- _Assignment_: Skip the images and print the listing exactly.

Start of Data block

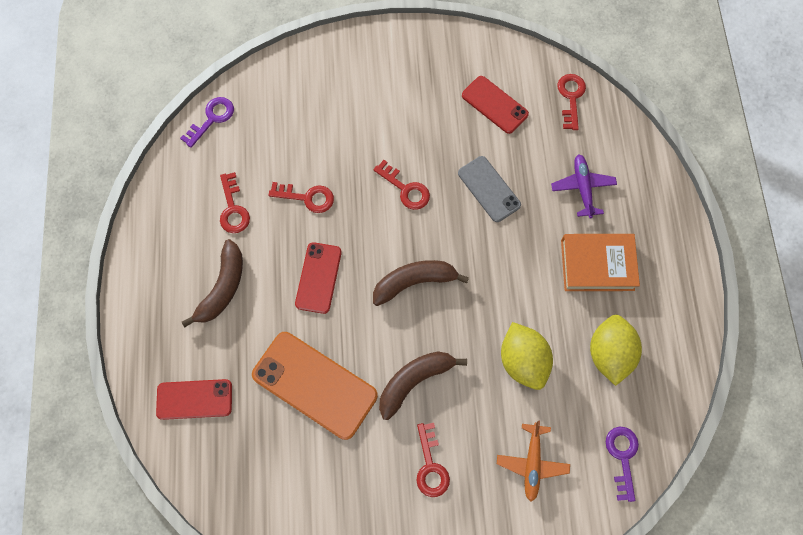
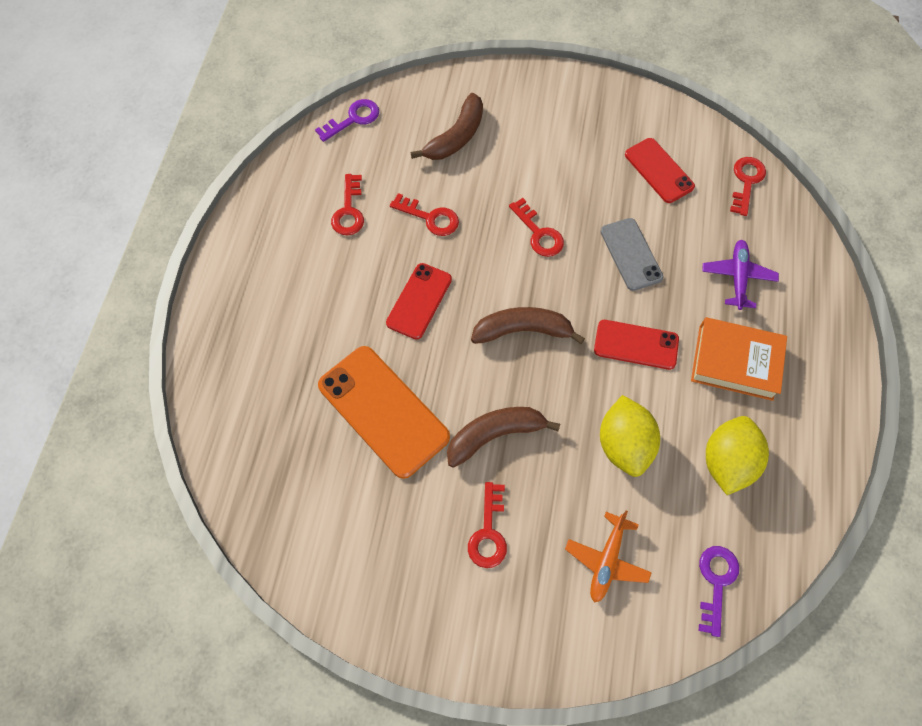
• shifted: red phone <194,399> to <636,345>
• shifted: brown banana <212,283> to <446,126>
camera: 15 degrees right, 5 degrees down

End of Data block

- _Exercise solution_:
• shifted: red phone <194,399> to <636,345>
• shifted: brown banana <212,283> to <446,126>
camera: 15 degrees right, 5 degrees down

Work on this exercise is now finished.